TASK PROMPT: What lines of the material below include the string "camera"? Copy all of them.

++++ DATA FOR THIS TASK

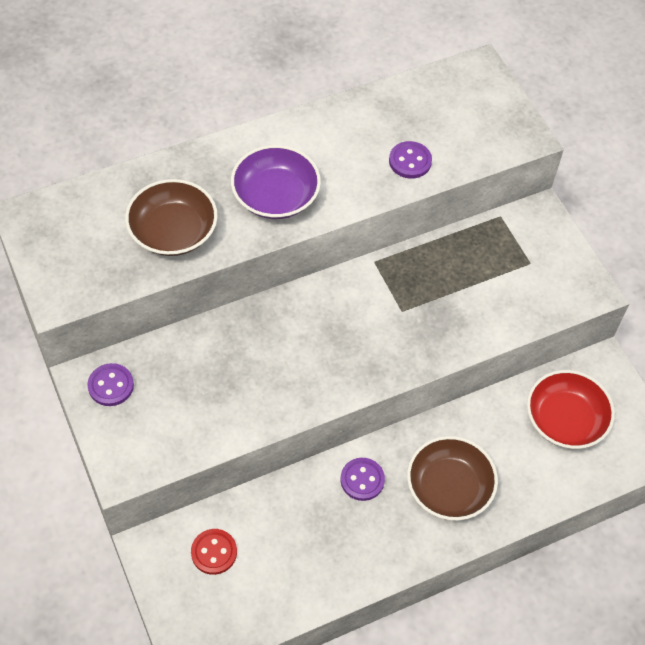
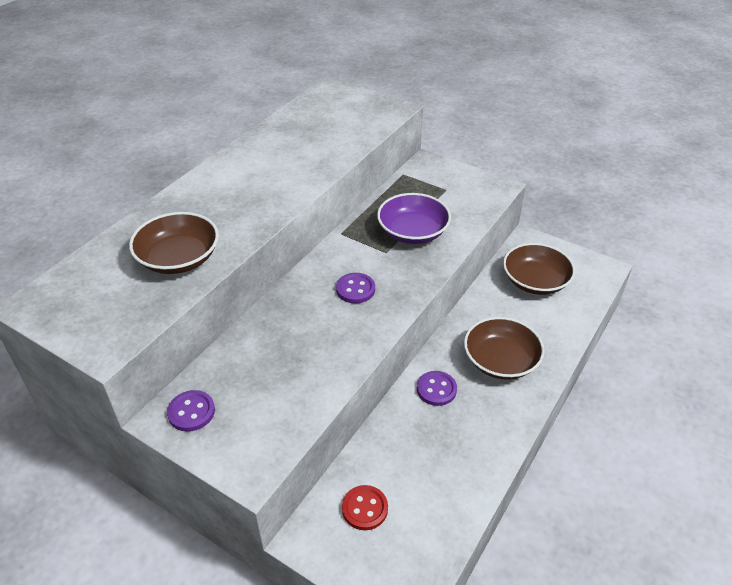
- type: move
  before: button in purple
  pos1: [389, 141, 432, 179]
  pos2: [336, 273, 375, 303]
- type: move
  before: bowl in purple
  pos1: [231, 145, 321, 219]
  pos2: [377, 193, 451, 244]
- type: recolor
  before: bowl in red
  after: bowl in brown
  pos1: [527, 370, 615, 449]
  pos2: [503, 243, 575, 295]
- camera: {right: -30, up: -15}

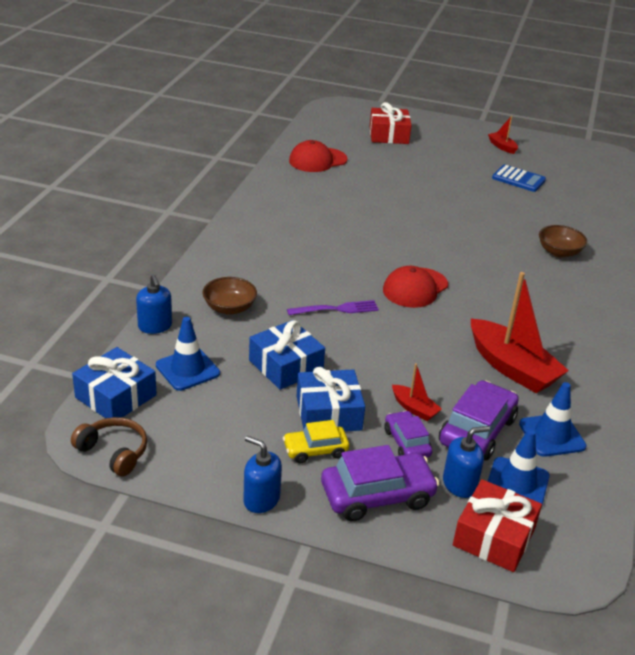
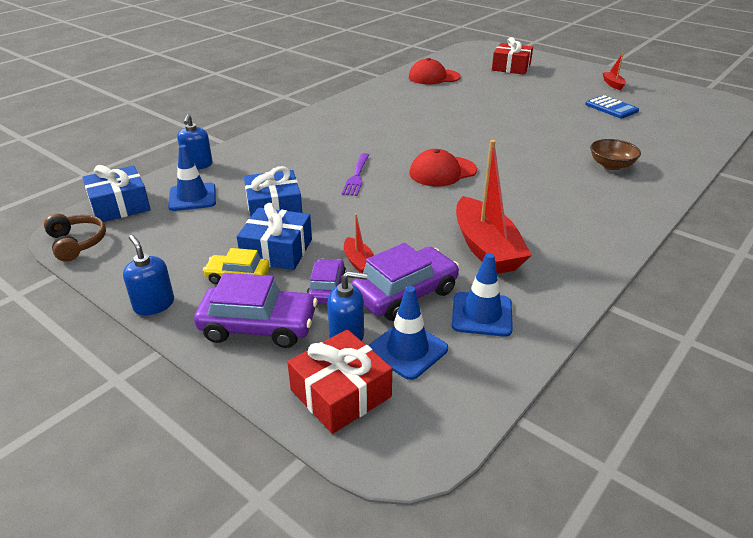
- type: delete
  before: bowl in brown
  pos1: [202, 277, 257, 315]
- type: rotate
  before: fork in purple
  pos1: [287, 300, 379, 315]
  pos2: [342, 153, 369, 196]
  turn: 90
- camera: {right: 25, up: 0}

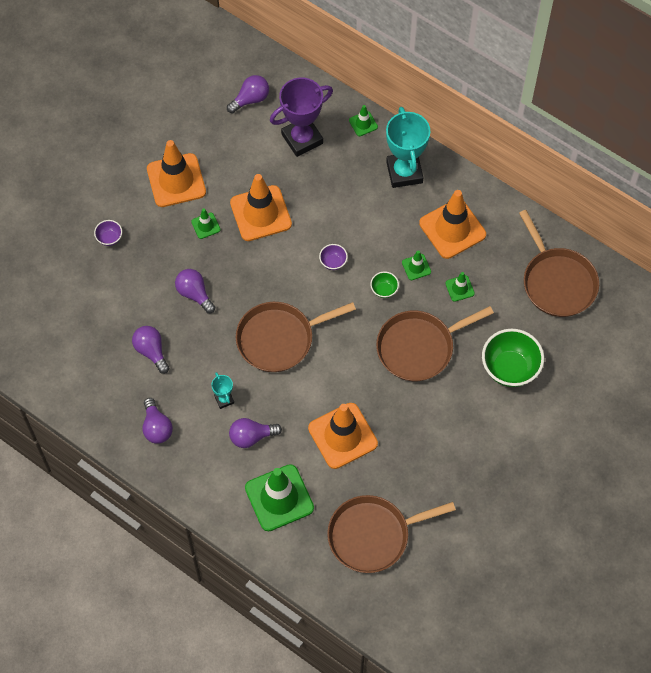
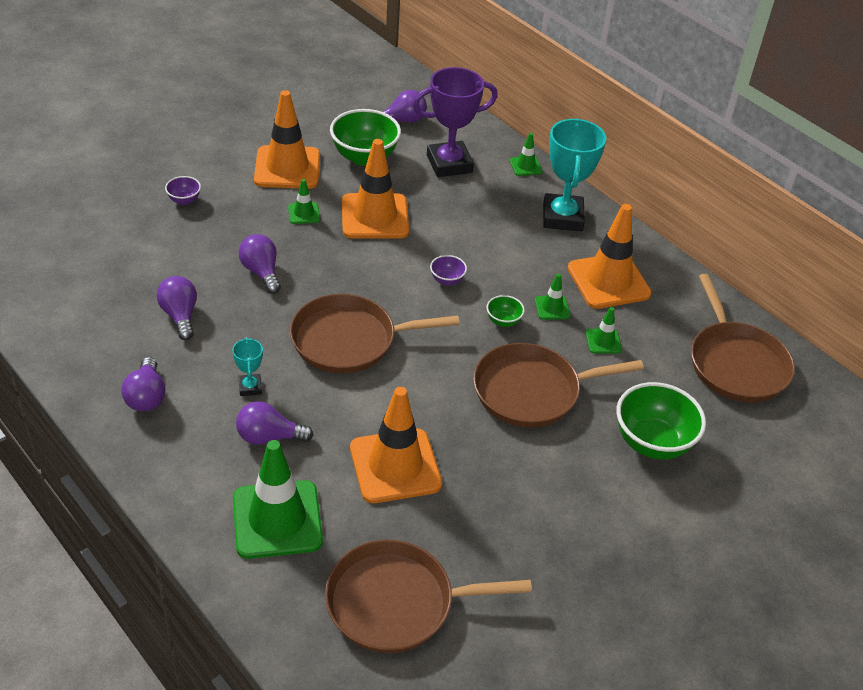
- type: insert
  after: bowl in green
  pos2: [330, 109, 401, 166]
- camera: {right: 10, up: -20}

++++++++

EXERCISE OUTPUT:
- camera: {right: -30, up: -15}
- camera: {right: 25, up: 0}
- camera: {right: 10, up: -20}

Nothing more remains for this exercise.